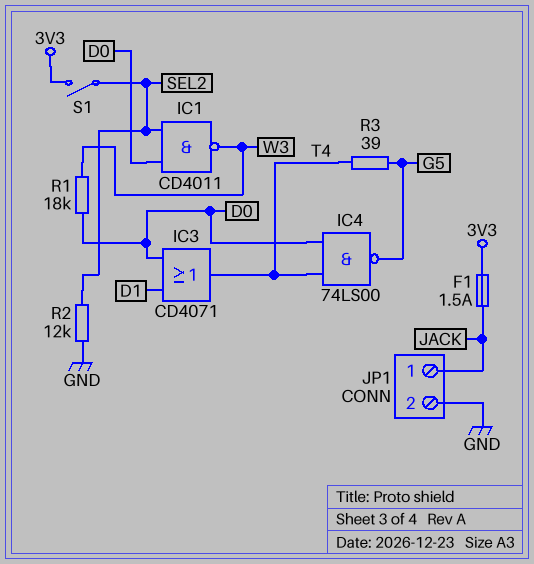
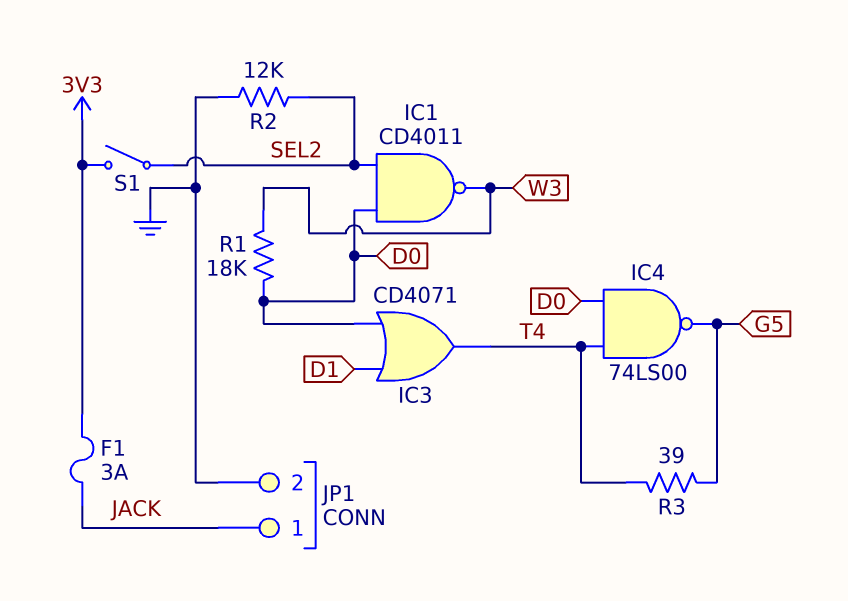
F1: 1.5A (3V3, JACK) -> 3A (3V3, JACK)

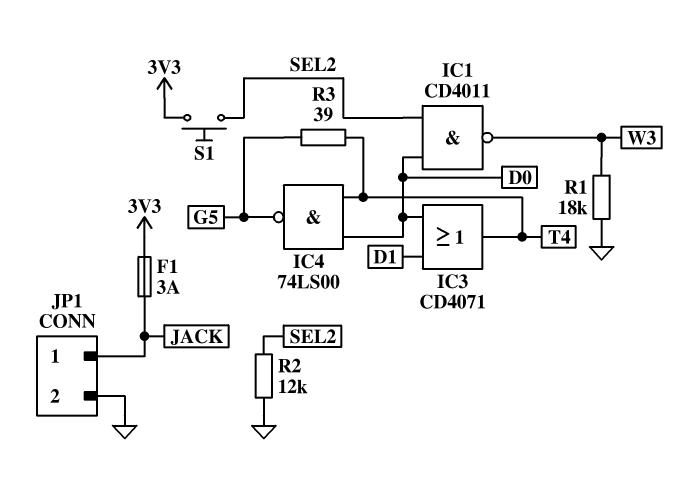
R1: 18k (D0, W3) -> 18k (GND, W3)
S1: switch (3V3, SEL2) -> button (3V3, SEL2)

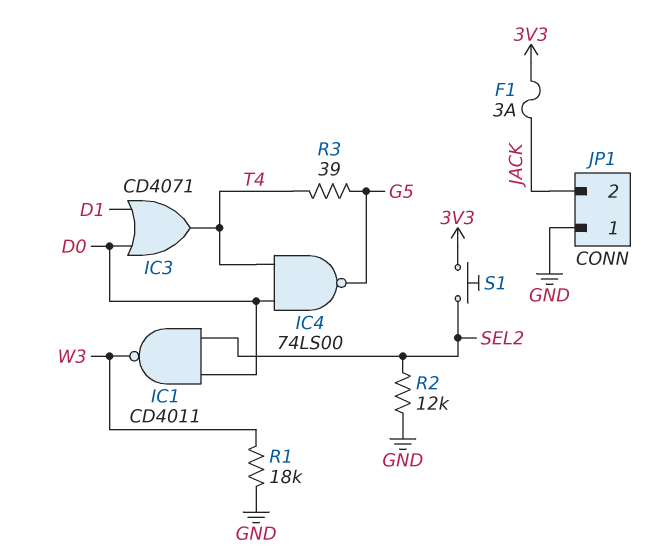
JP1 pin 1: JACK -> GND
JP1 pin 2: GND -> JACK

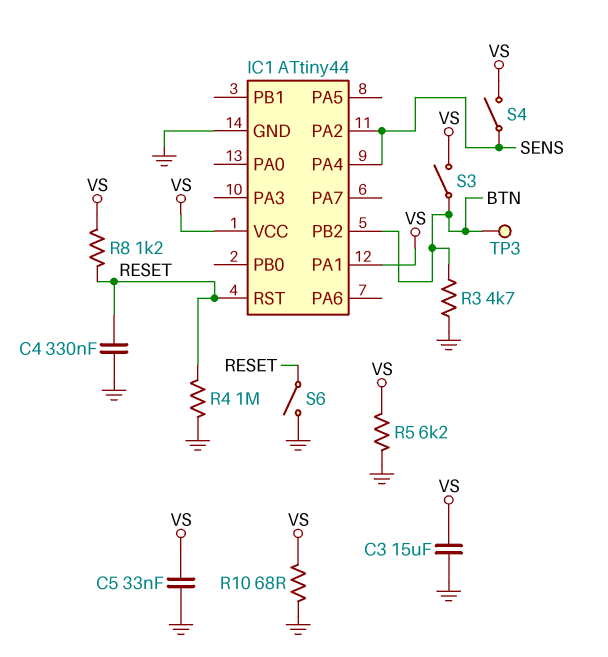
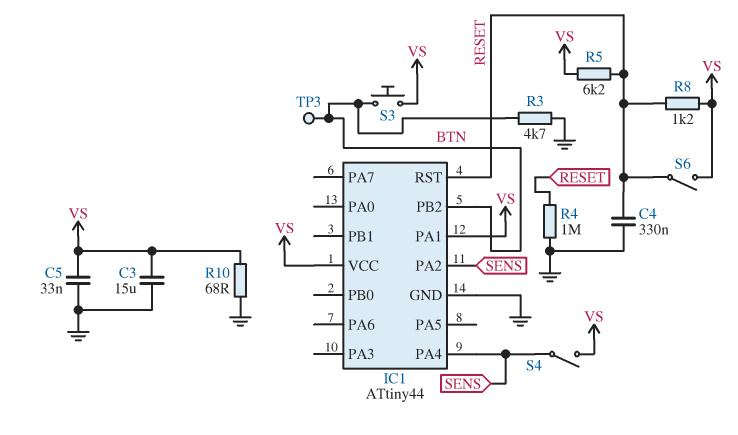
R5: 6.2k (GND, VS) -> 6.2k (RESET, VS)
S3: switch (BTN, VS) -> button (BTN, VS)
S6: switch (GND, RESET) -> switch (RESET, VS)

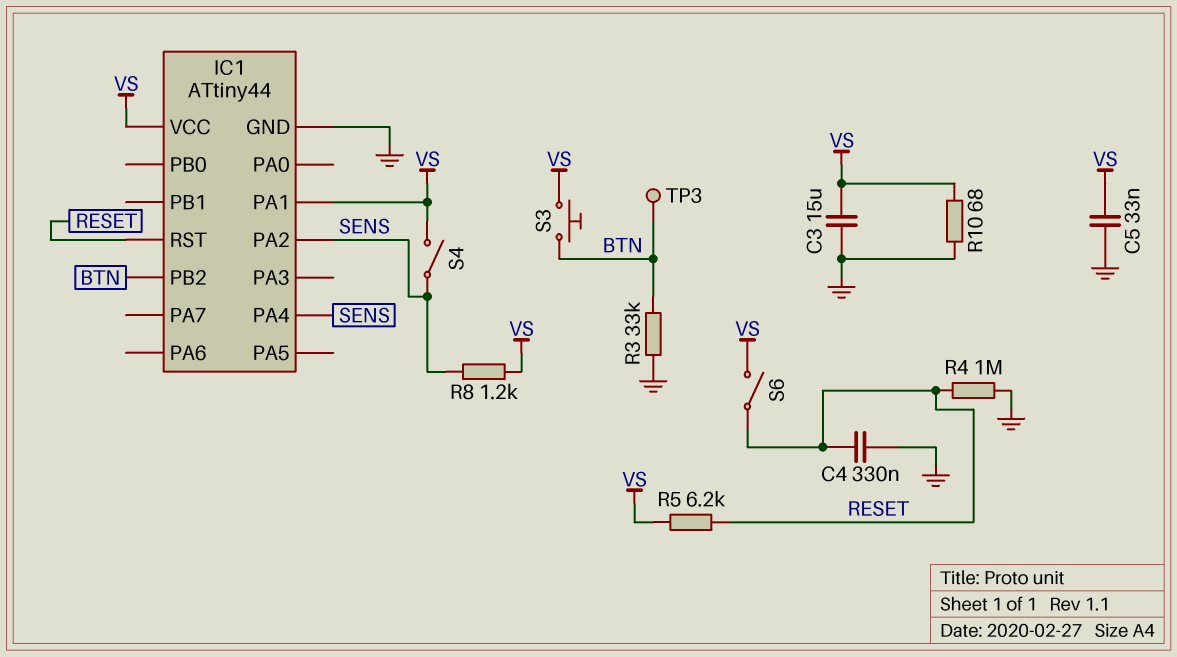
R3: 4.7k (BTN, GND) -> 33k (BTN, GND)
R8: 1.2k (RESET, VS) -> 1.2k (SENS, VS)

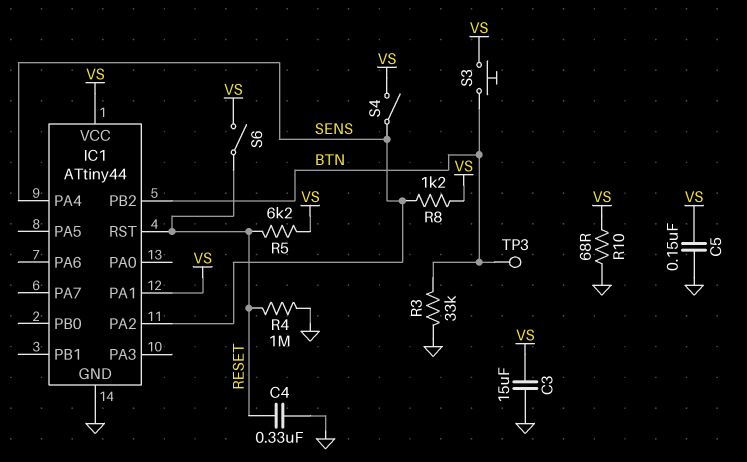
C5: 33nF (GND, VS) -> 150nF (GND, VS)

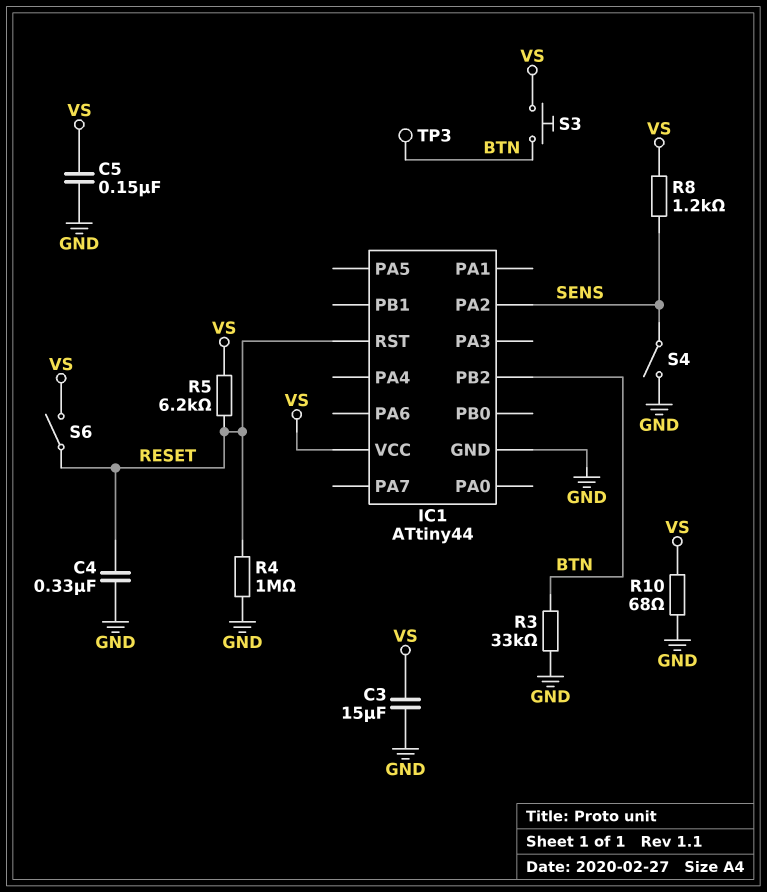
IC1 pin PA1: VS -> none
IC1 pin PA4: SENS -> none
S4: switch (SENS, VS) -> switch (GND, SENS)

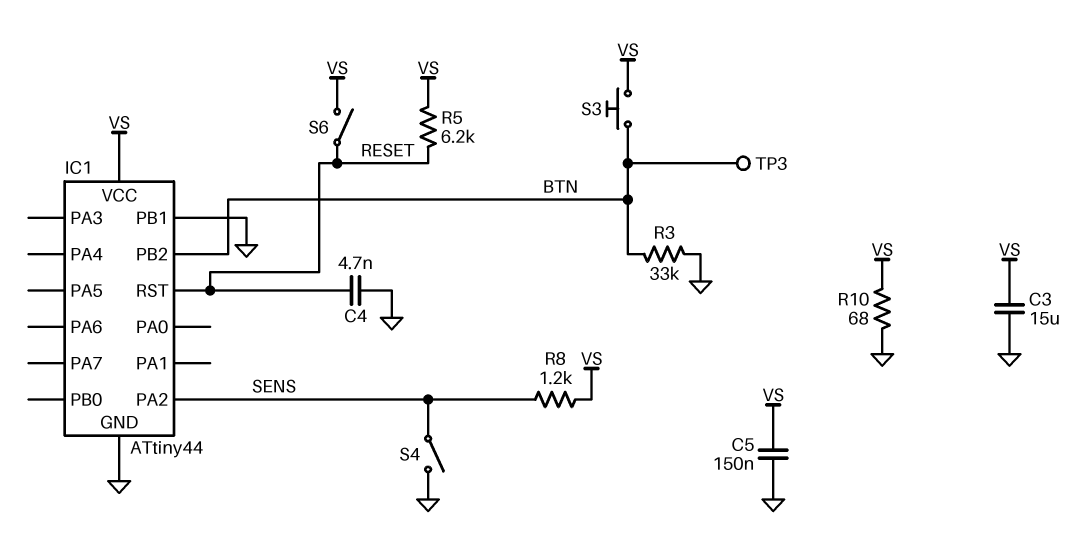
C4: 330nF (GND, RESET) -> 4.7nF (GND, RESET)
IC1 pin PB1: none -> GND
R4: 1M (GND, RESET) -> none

WHAT THIS TASK INVOLVES => Going from the line with "R3: 4.7k (BTN, GND) -> 33k (BTN, GND)" to the last line of the listing, write out each line exactly and nothing else. Leave out all pictures.

RESPONSE AREA =>
R3: 4.7k (BTN, GND) -> 33k (BTN, GND)
R8: 1.2k (RESET, VS) -> 1.2k (SENS, VS)

C5: 33nF (GND, VS) -> 150nF (GND, VS)

IC1 pin PA1: VS -> none
IC1 pin PA4: SENS -> none
S4: switch (SENS, VS) -> switch (GND, SENS)

C4: 330nF (GND, RESET) -> 4.7nF (GND, RESET)
IC1 pin PB1: none -> GND
R4: 1M (GND, RESET) -> none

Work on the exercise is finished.